* _WHAT IS BEING ASKED_
In the entries that follow, the lines from the line containing "orange heart [408,241,519,336]" up to and including the line containing "orange spinning top [195,356,263,428] -> none" must be copied exactly, with pictures omitted.

START PROVIDED DATA

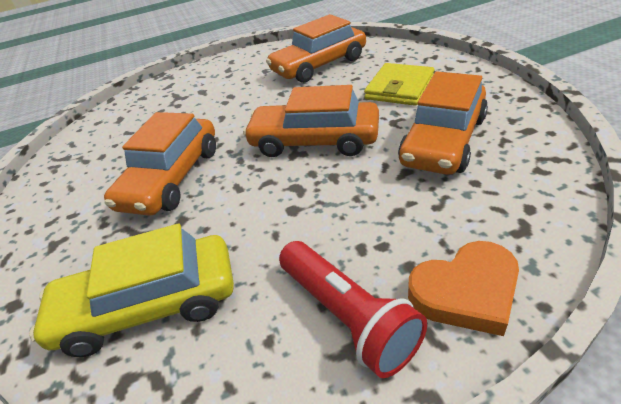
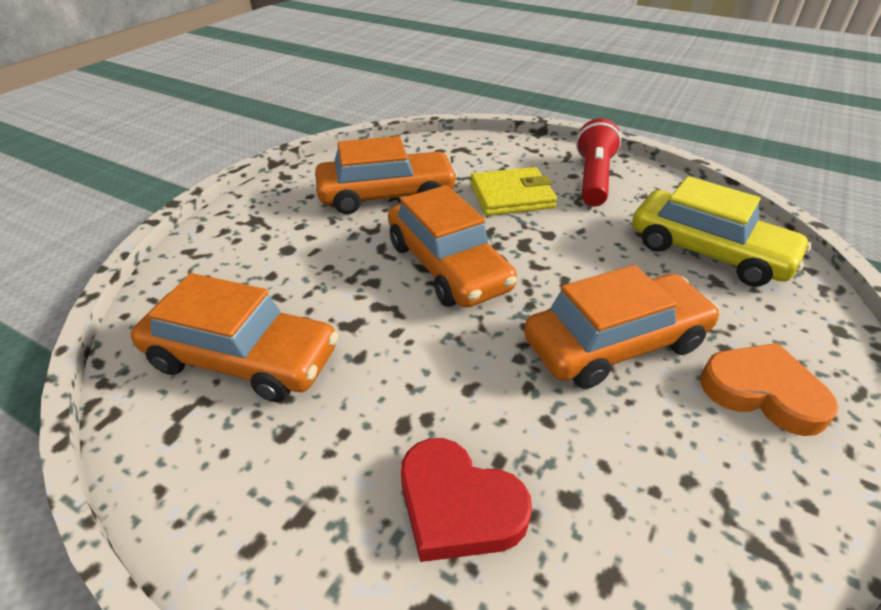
camera: 135 degrees left, 0 degrees up
yellow wallet [364,63,434,106] -> yellow wallet moved to [470,167,557,216]
orange heart [408,241,519,336] -> orange heart moved to [700,343,838,436]
none -> red heart [401,438,532,562]

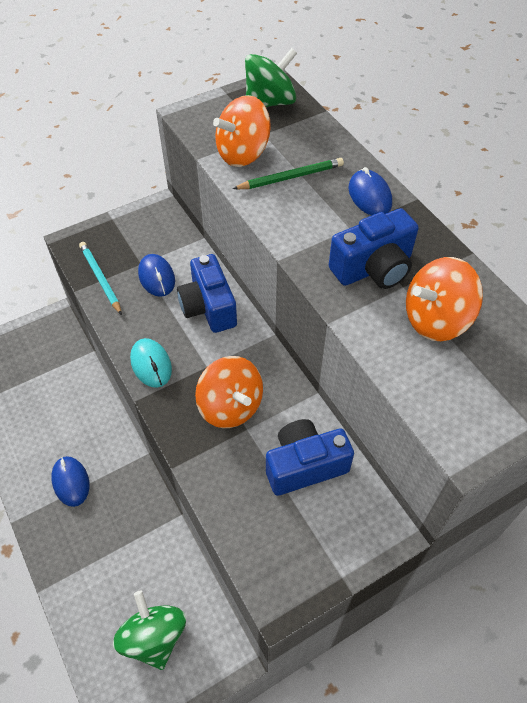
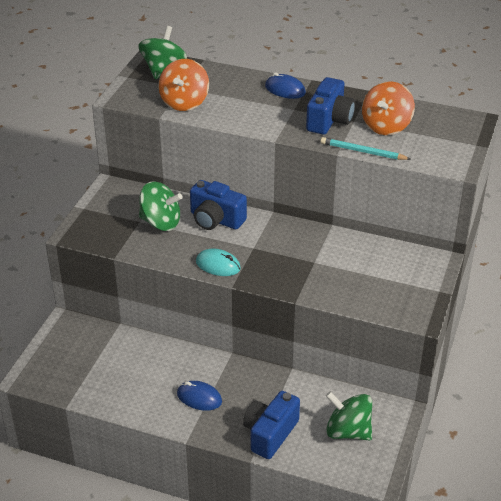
camera: 40 degrees left, 15 degrees down
turquoise pencil [79,242,122,315] -> turquoise pencil moved to [320,137,410,160]
blue mouse [138,254,175,297] -> green spinning top [139,181,183,231]
orange spinning top [195,356,263,428] -> none
green pencil [233,158,344,189] -> none
blue camera [266,419,354,496] -> blue camera moved to [243,391,300,459]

END PROVIDED DATA

* _EXERCISE ANSWER_
orange heart [408,241,519,336] -> orange heart moved to [700,343,838,436]
none -> red heart [401,438,532,562]

camera: 40 degrees left, 15 degrees down
turquoise pencil [79,242,122,315] -> turquoise pencil moved to [320,137,410,160]
blue mouse [138,254,175,297] -> green spinning top [139,181,183,231]
orange spinning top [195,356,263,428] -> none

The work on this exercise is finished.